Data extract section start

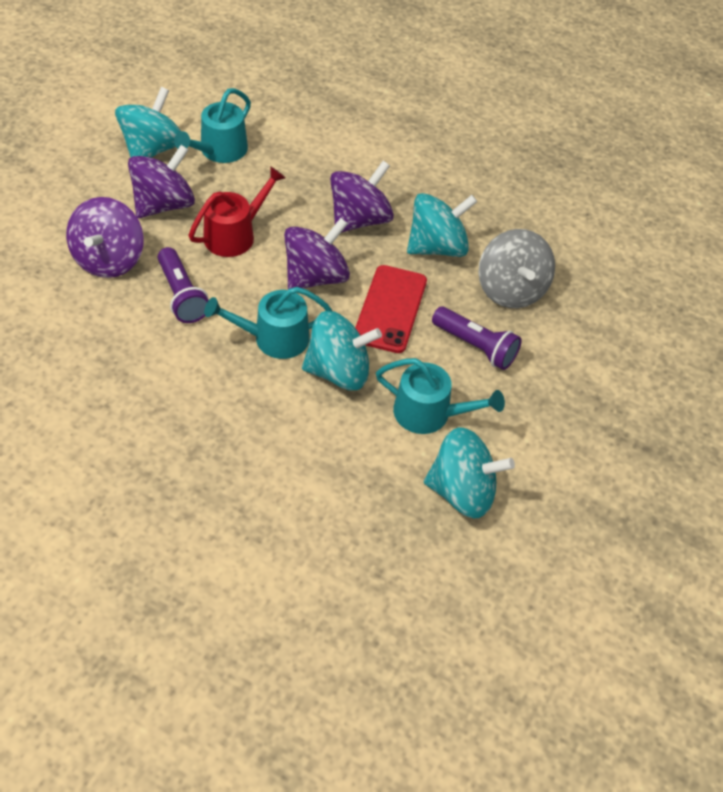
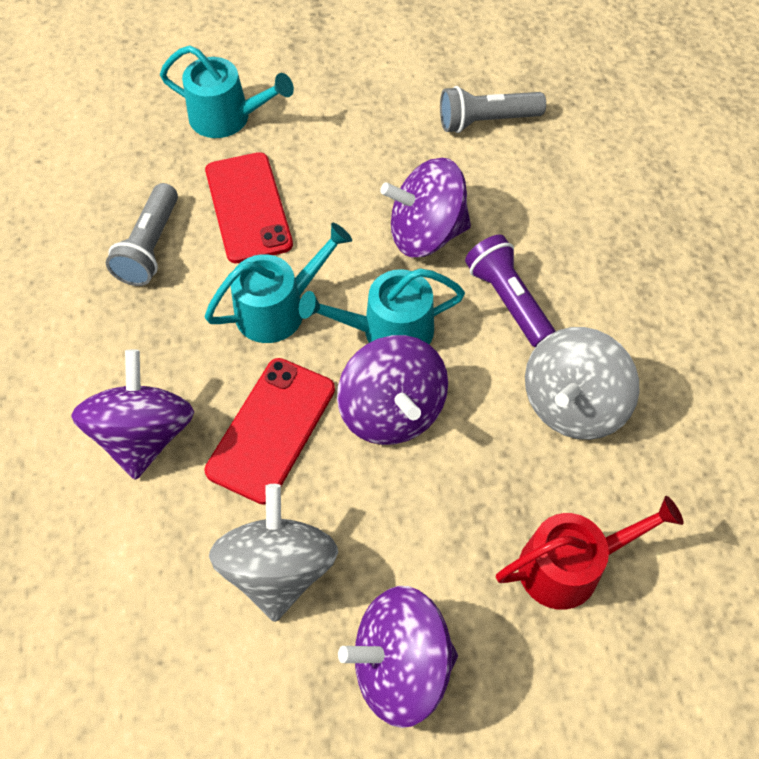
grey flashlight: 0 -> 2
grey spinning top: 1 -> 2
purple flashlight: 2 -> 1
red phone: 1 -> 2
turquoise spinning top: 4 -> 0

Data extract section end

## Your objective
Here the job is to print the data above exactly, except for any pictures.

## Exercise solution
grey flashlight: 0 -> 2
grey spinning top: 1 -> 2
purple flashlight: 2 -> 1
red phone: 1 -> 2
turquoise spinning top: 4 -> 0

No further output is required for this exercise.